* [What is being asked] Each line below needs to be returned exactly. Skip any picture.

Change listing data
#####
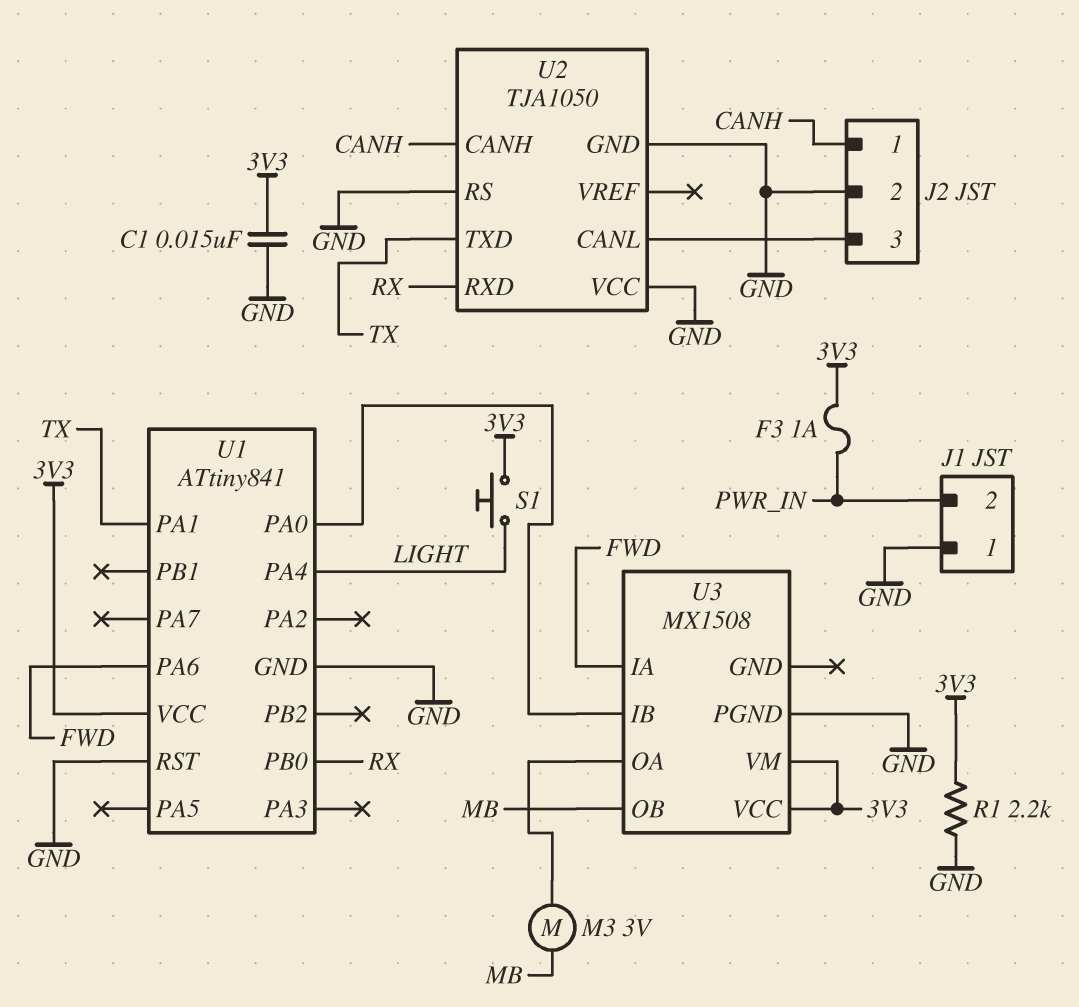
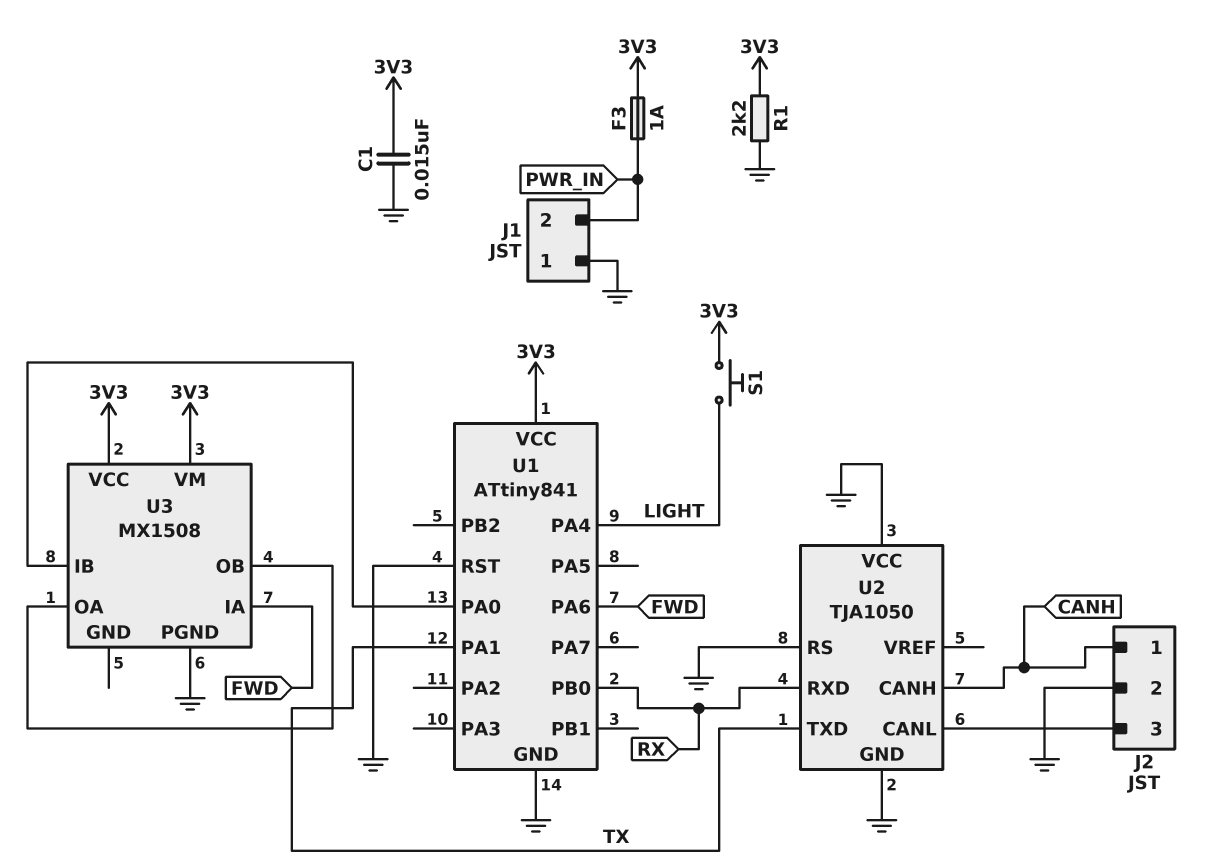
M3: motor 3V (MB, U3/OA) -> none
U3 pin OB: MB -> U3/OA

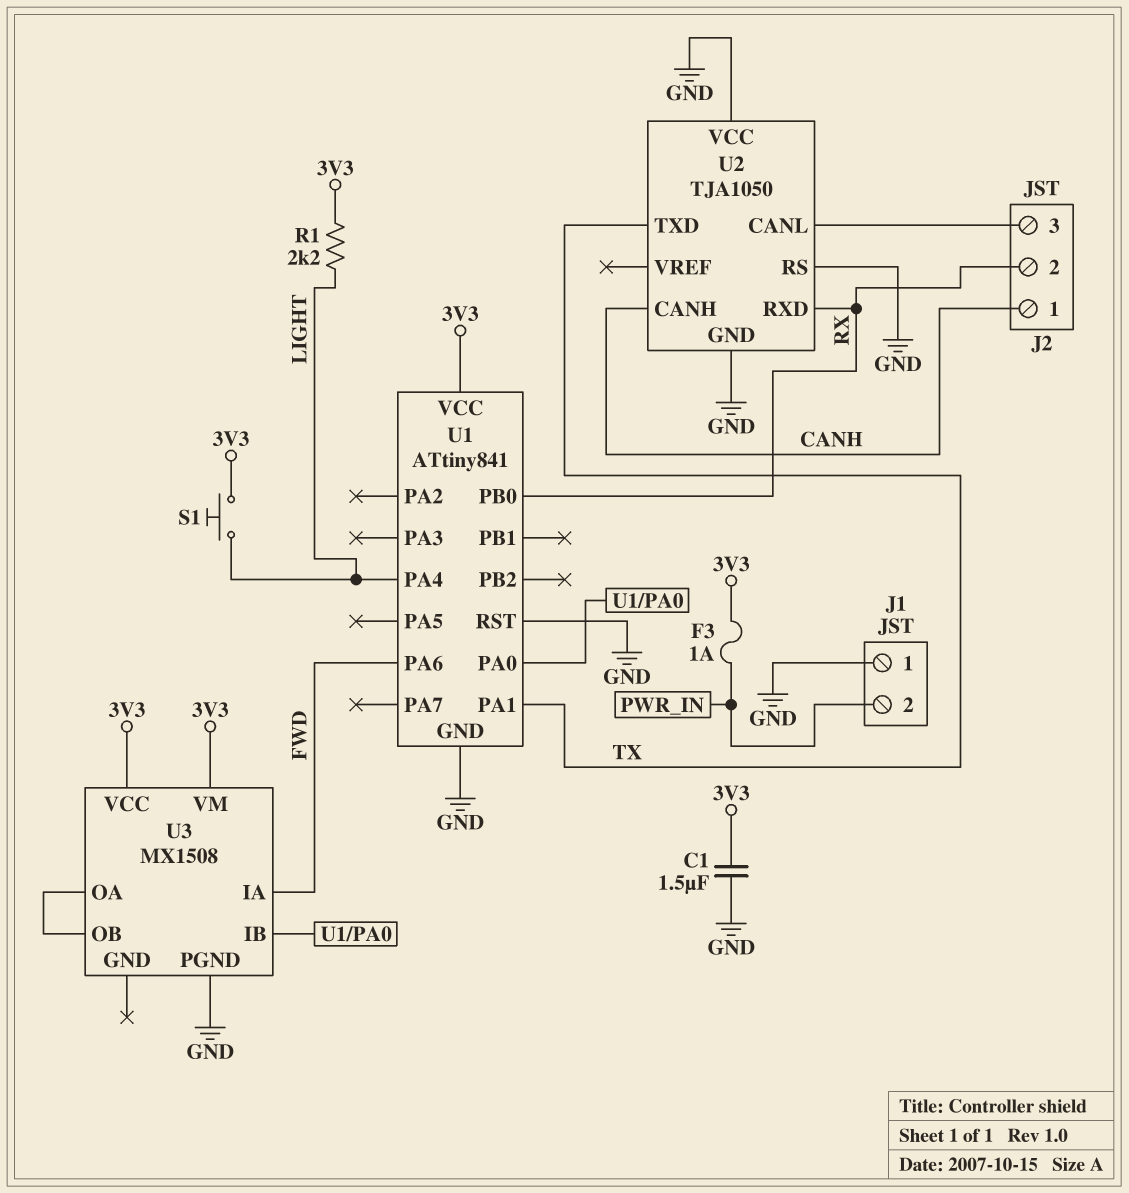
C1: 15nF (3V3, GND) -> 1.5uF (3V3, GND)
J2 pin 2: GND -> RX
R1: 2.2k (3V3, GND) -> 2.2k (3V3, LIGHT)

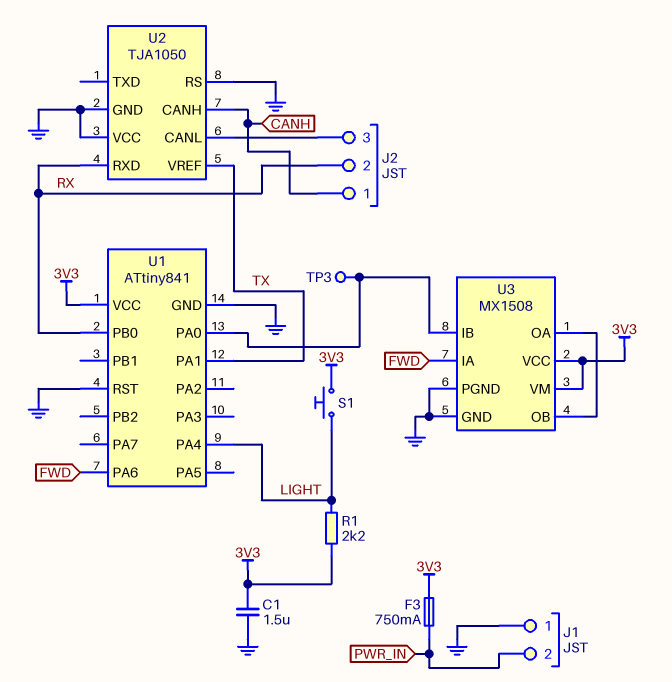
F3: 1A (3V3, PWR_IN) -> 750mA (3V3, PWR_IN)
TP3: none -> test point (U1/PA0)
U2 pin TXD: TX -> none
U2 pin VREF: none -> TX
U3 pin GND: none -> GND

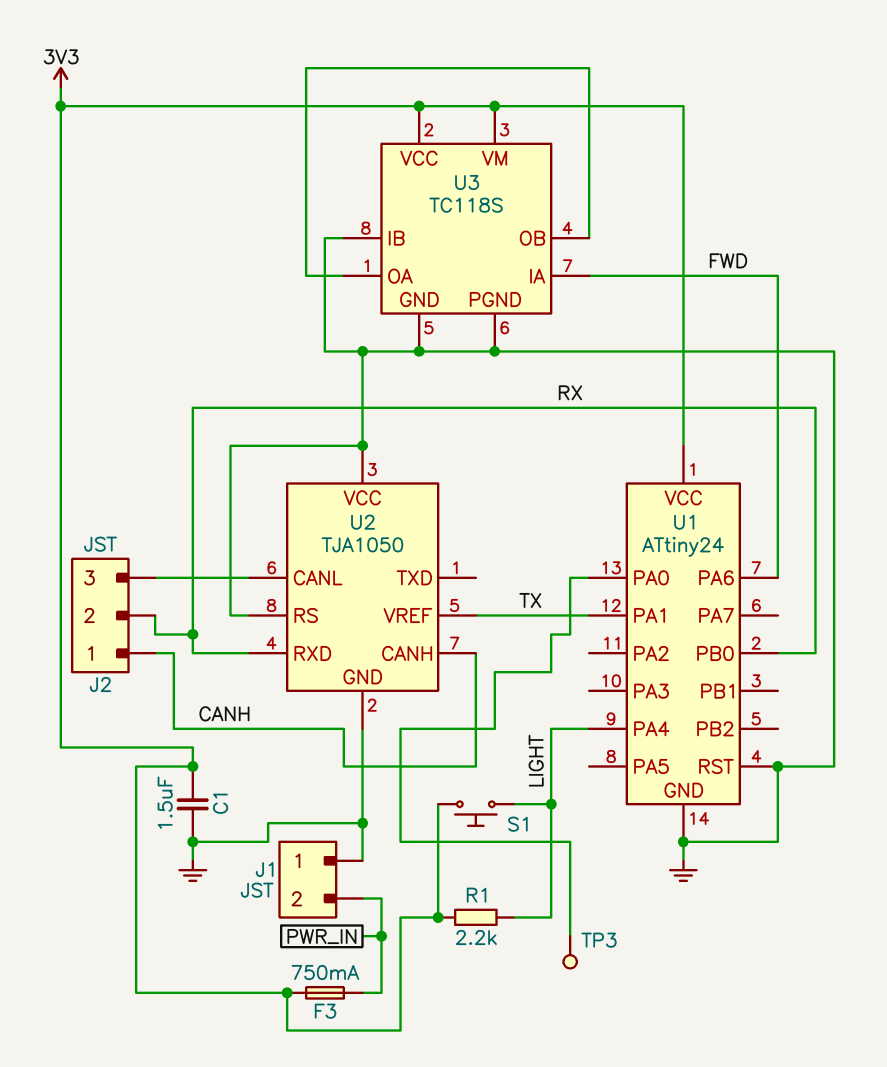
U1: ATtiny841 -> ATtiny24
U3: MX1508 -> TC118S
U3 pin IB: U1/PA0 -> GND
#####
* [Exercise response]
M3: motor 3V (MB, U3/OA) -> none
U3 pin OB: MB -> U3/OA

C1: 15nF (3V3, GND) -> 1.5uF (3V3, GND)
J2 pin 2: GND -> RX
R1: 2.2k (3V3, GND) -> 2.2k (3V3, LIGHT)

F3: 1A (3V3, PWR_IN) -> 750mA (3V3, PWR_IN)
TP3: none -> test point (U1/PA0)
U2 pin TXD: TX -> none
U2 pin VREF: none -> TX
U3 pin GND: none -> GND

U1: ATtiny841 -> ATtiny24
U3: MX1508 -> TC118S
U3 pin IB: U1/PA0 -> GND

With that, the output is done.